## [Work instructions]
There is material below. Print exactly the lines starting at the line with "pink 1x1 brick [338,156,412,257]" and ending at the line with "brown 1x1 cone [171,325,225,413]", ends included, and no others.

BEGIN Data to examine

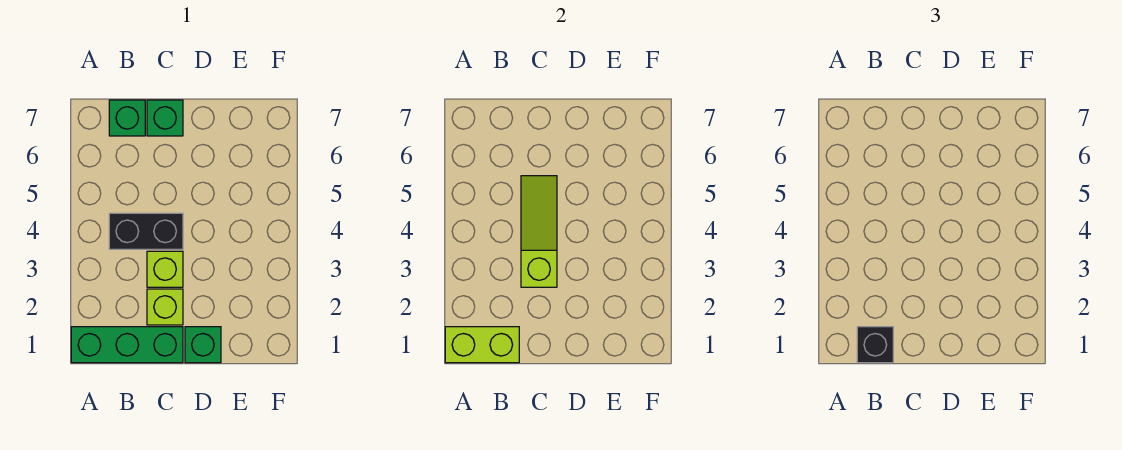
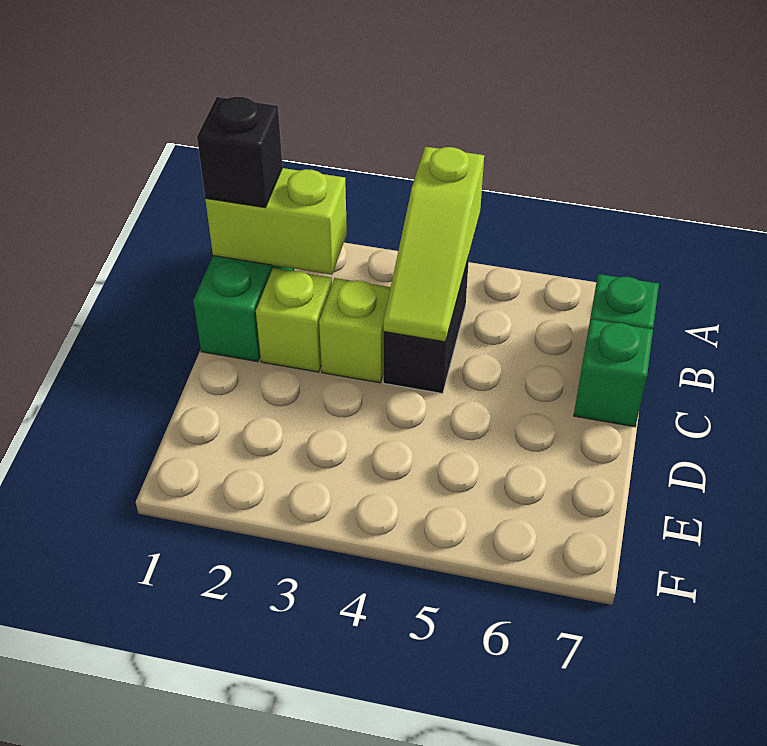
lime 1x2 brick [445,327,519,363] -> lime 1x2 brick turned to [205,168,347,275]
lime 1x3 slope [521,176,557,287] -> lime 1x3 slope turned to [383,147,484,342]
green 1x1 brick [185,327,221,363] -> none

END Data to examine
BEGIN Data to examine

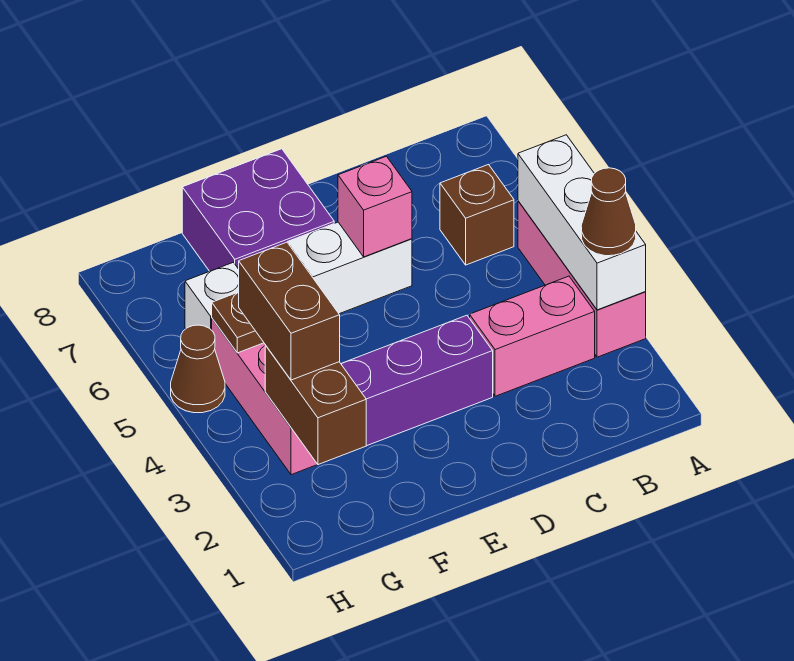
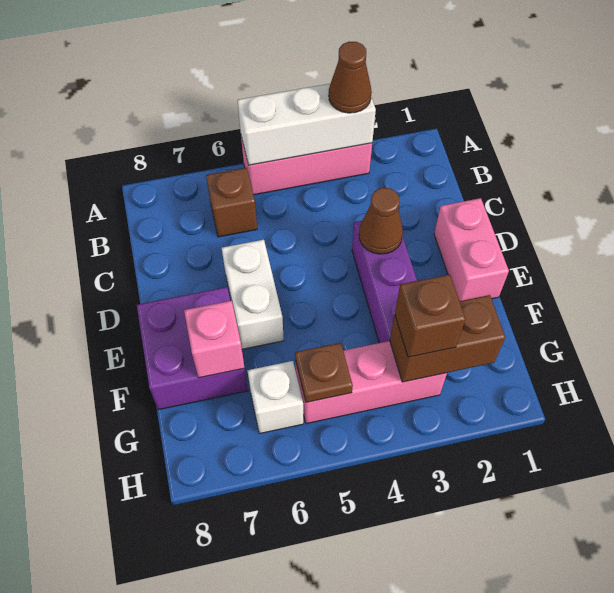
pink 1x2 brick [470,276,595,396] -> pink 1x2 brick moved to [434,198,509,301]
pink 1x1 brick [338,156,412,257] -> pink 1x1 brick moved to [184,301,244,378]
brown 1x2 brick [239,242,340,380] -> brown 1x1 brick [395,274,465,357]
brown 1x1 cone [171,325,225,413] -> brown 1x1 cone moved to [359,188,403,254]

END Data to examine
BEGIN Data to examine

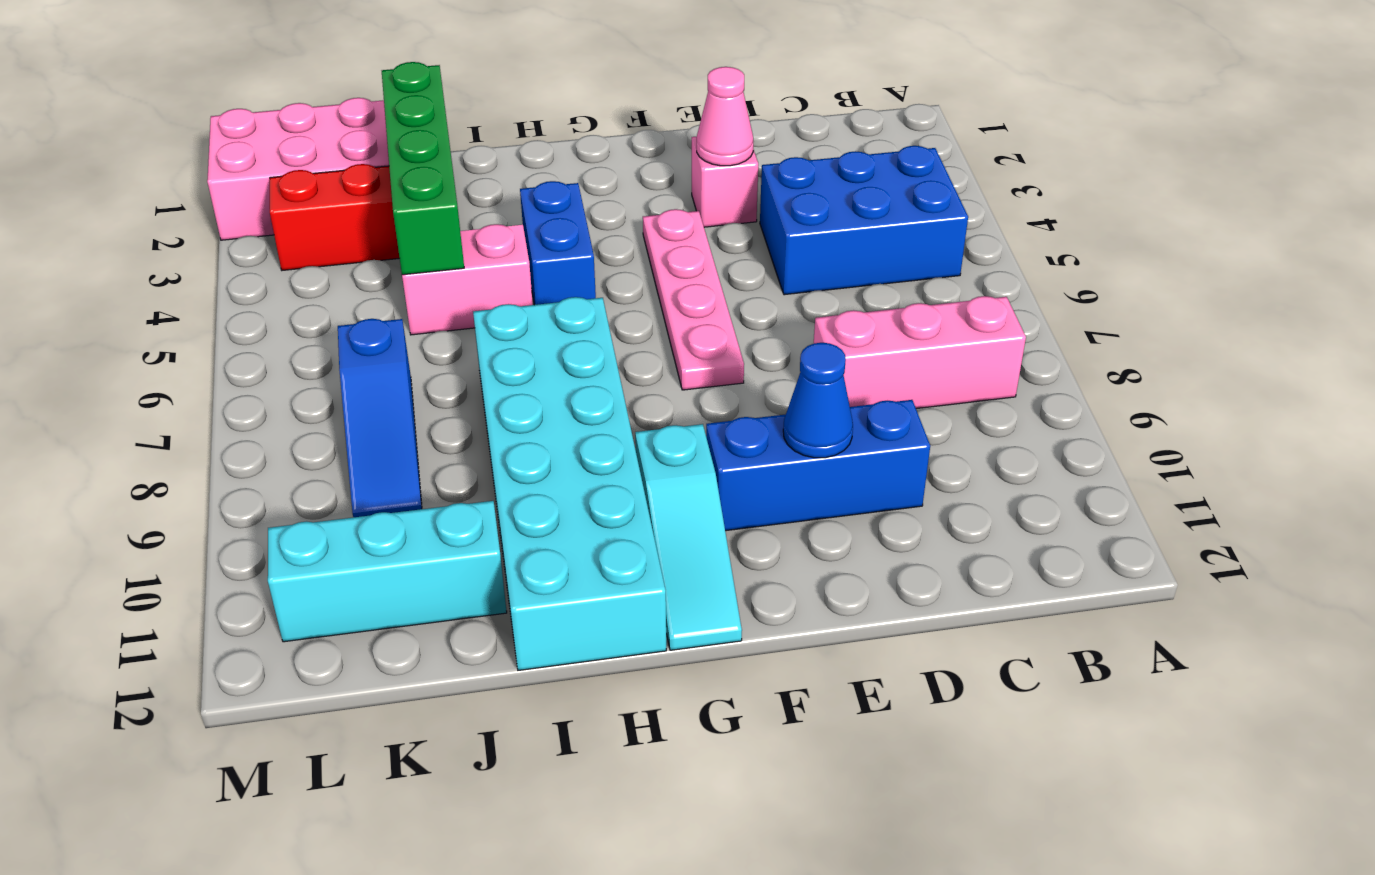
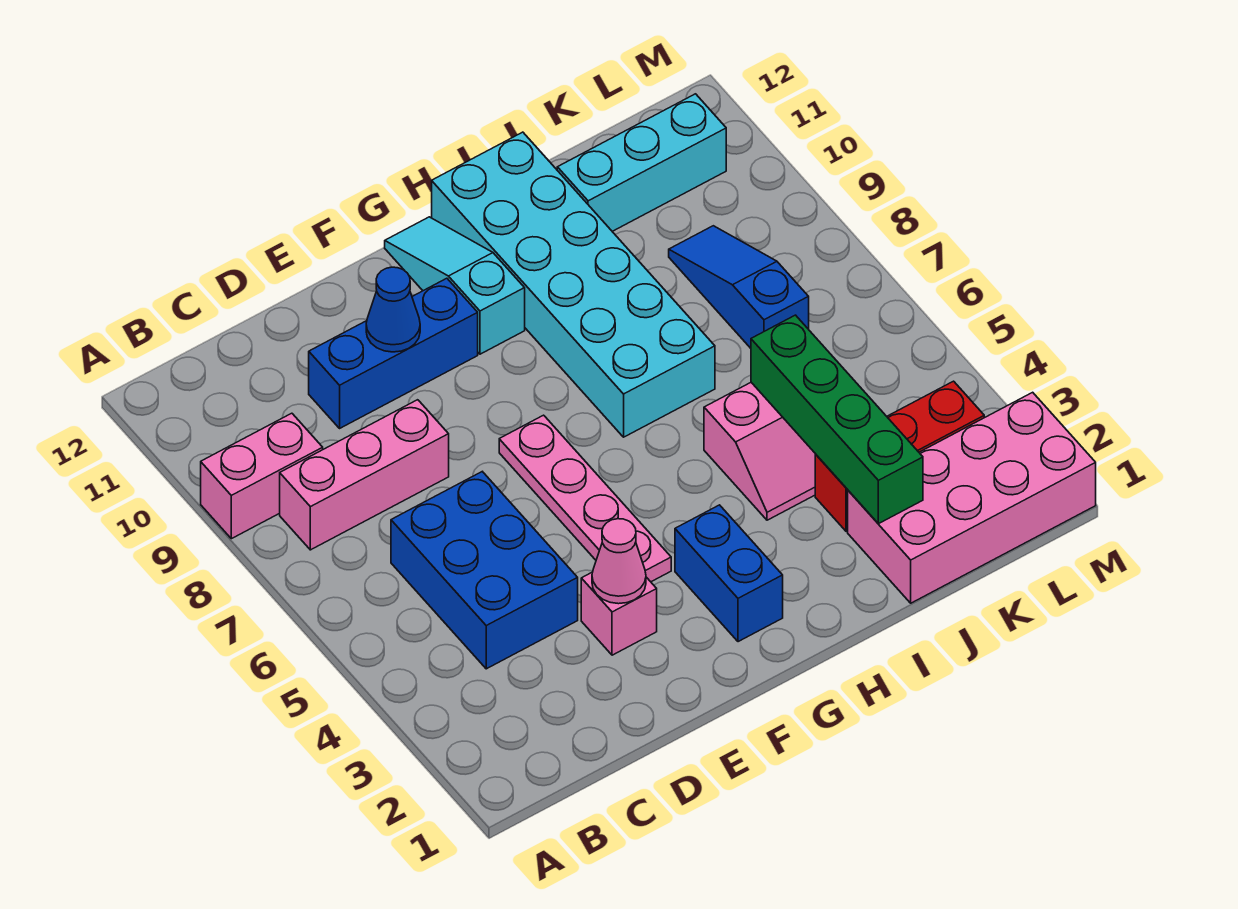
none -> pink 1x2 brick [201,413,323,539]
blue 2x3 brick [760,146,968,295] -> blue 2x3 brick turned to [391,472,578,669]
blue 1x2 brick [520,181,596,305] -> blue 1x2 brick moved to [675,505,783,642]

END Data to examine

## [Expected answer]
pink 1x1 brick [338,156,412,257] -> pink 1x1 brick moved to [184,301,244,378]
brown 1x2 brick [239,242,340,380] -> brown 1x1 brick [395,274,465,357]
brown 1x1 cone [171,325,225,413] -> brown 1x1 cone moved to [359,188,403,254]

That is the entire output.